Information provided:
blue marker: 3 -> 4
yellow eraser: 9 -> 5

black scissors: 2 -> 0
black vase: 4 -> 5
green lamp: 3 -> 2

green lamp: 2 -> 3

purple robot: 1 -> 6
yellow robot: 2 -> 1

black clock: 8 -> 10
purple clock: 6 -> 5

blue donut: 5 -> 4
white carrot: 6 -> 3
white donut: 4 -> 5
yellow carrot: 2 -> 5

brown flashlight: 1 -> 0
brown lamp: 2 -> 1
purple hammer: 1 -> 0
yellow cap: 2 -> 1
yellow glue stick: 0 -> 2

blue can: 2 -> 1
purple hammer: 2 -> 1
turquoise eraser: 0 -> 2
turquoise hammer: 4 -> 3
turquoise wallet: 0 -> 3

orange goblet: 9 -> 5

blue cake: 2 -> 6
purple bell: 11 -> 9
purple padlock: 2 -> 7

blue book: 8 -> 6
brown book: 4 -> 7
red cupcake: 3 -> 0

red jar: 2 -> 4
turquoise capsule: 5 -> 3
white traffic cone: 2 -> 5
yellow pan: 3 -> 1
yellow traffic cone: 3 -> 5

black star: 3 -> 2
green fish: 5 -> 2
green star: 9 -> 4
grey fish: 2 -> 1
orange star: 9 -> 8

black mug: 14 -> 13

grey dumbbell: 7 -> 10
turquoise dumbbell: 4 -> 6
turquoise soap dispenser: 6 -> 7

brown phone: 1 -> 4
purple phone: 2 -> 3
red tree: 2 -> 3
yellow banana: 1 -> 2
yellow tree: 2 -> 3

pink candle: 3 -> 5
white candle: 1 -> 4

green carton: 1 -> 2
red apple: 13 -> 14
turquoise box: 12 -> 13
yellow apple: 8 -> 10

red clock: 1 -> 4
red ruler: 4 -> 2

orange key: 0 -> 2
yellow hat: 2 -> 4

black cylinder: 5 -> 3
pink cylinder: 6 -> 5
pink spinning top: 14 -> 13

What you should do: Having found the line that contains "purple bell: 11 -> 9", set down that line and all the rest through the end of the records, exactly.

The completed task:
purple bell: 11 -> 9
purple padlock: 2 -> 7

blue book: 8 -> 6
brown book: 4 -> 7
red cupcake: 3 -> 0

red jar: 2 -> 4
turquoise capsule: 5 -> 3
white traffic cone: 2 -> 5
yellow pan: 3 -> 1
yellow traffic cone: 3 -> 5

black star: 3 -> 2
green fish: 5 -> 2
green star: 9 -> 4
grey fish: 2 -> 1
orange star: 9 -> 8

black mug: 14 -> 13

grey dumbbell: 7 -> 10
turquoise dumbbell: 4 -> 6
turquoise soap dispenser: 6 -> 7

brown phone: 1 -> 4
purple phone: 2 -> 3
red tree: 2 -> 3
yellow banana: 1 -> 2
yellow tree: 2 -> 3

pink candle: 3 -> 5
white candle: 1 -> 4

green carton: 1 -> 2
red apple: 13 -> 14
turquoise box: 12 -> 13
yellow apple: 8 -> 10

red clock: 1 -> 4
red ruler: 4 -> 2

orange key: 0 -> 2
yellow hat: 2 -> 4

black cylinder: 5 -> 3
pink cylinder: 6 -> 5
pink spinning top: 14 -> 13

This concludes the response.